Work to complete -> Copy out each line of the material exactly. Pictures do not belong in the copy.
Given information below:
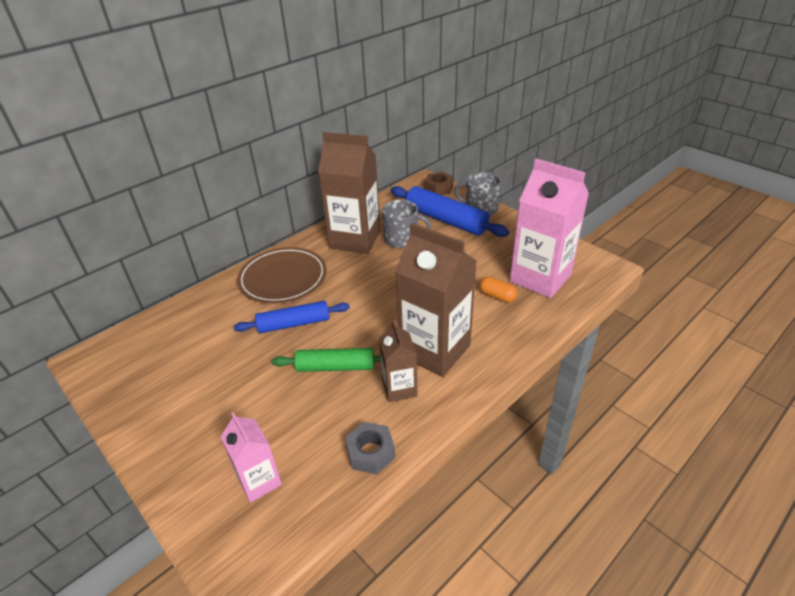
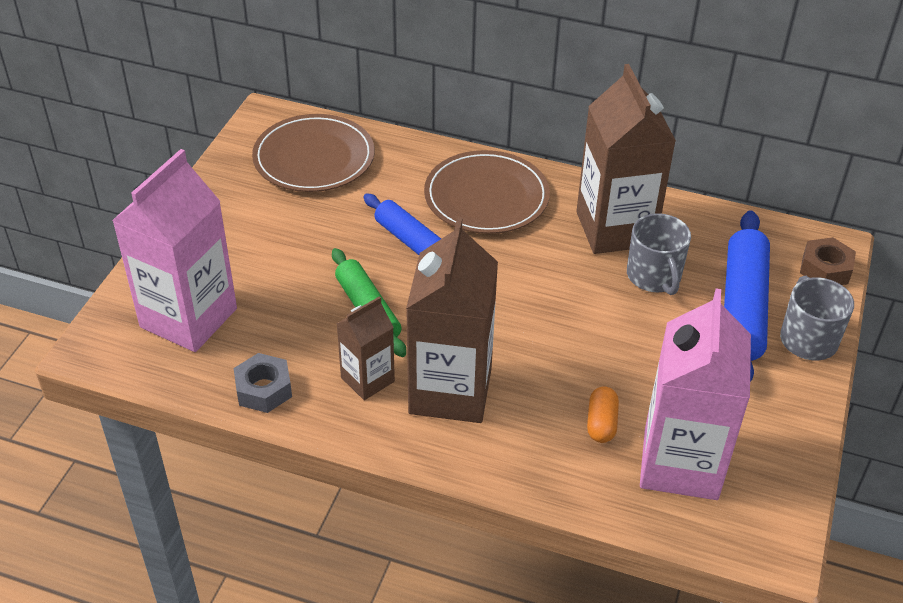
camera: 60 degrees right, 5 degrees up
(160, 346) = (314, 158): none -> brown plate
(259, 481) = (188, 318): pink carton -> pink carton, size x1.87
End of Given information.
Solution for this task ->
camera: 60 degrees right, 5 degrees up
(160, 346) = (314, 158): none -> brown plate
(259, 481) = (188, 318): pink carton -> pink carton, size x1.87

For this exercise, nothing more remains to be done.